[Spatial reasoning data]
────────────────────

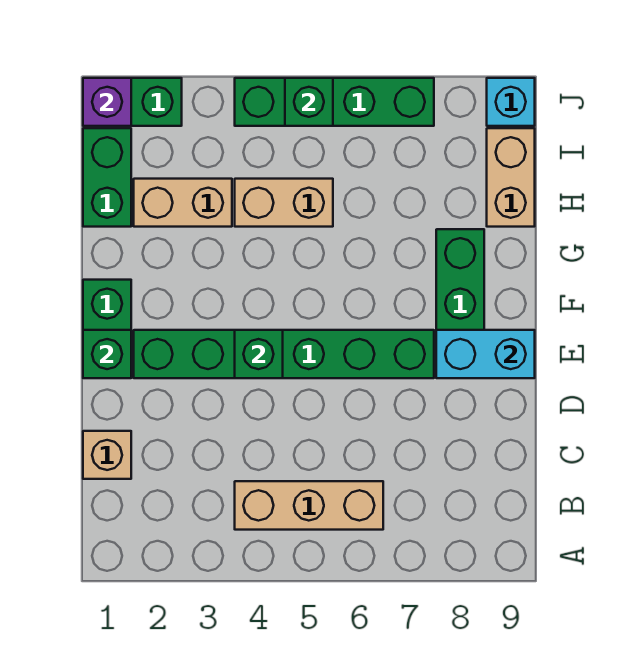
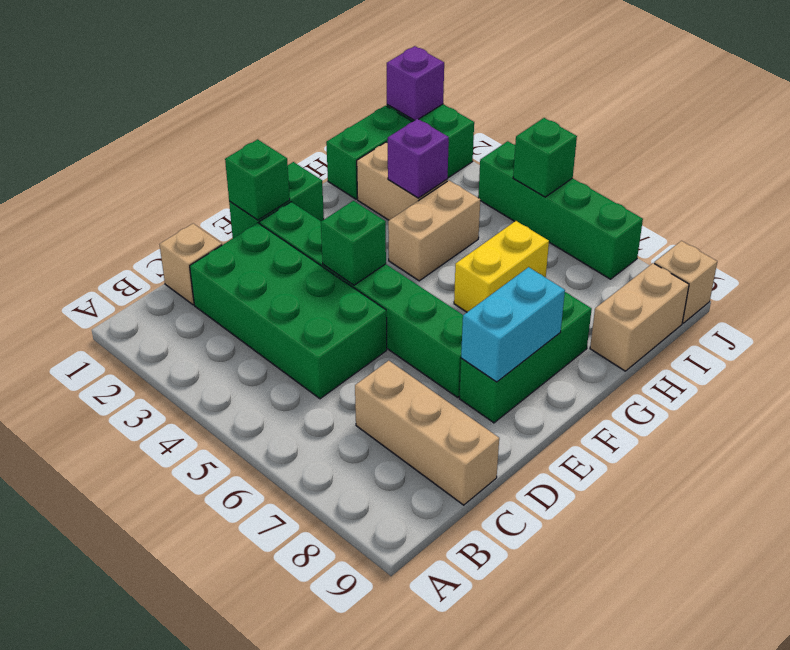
tan brick B4:B6 level 1 -> tan brick C7:C9 level 1
none -> green brick C2:D5 level 1
cyan brick E8:E9 level 2 -> cyan brick E8:F8 level 2
none -> yellow brick G6:H6 level 1
none -> purple brick H3 level 2
tan brick H4:H5 level 1 -> tan brick G4:H4 level 1
cyan brick J9 level 1 -> tan brick J9 level 1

────────────────────

## [What is expected]
The records above should be returned exactly; no image belongs in the copy.

## [Written answer]
tan brick B4:B6 level 1 -> tan brick C7:C9 level 1
none -> green brick C2:D5 level 1
cyan brick E8:E9 level 2 -> cyan brick E8:F8 level 2
none -> yellow brick G6:H6 level 1
none -> purple brick H3 level 2
tan brick H4:H5 level 1 -> tan brick G4:H4 level 1
cyan brick J9 level 1 -> tan brick J9 level 1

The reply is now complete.